■ What to produce: Take the lines in the rows below, from the line containing "sub-36 m fragments." through the end of the rows, and rewrite them as a JSON list of strings with one string per line and blank lines omitted.
● ● ●
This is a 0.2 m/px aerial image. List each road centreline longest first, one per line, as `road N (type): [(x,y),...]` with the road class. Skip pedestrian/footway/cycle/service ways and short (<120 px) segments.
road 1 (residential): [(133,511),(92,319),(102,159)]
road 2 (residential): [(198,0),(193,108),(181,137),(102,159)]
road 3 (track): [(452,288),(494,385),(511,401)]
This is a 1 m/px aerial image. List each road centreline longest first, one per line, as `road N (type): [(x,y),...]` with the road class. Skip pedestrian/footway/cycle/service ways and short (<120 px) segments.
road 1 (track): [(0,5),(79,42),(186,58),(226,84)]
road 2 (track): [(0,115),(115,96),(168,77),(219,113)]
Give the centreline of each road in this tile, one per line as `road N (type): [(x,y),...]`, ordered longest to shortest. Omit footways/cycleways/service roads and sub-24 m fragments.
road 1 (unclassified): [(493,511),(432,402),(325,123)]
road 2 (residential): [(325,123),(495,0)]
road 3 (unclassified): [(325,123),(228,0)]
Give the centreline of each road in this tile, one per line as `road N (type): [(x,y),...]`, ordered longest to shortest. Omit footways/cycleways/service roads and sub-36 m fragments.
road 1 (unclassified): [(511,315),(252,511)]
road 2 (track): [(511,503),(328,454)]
● ● ●
■ Solution for this problem:
[
  "Give the centreline of each road in this tile, one per line as `road N (type): [(x,y),...]`, ordered longest to shortest. Omit footways/cycleways/service roads and sub-36 m fragments.",
  "road 1 (unclassified): [(511,315),(252,511)]",
  "road 2 (track): [(511,503),(328,454)]"
]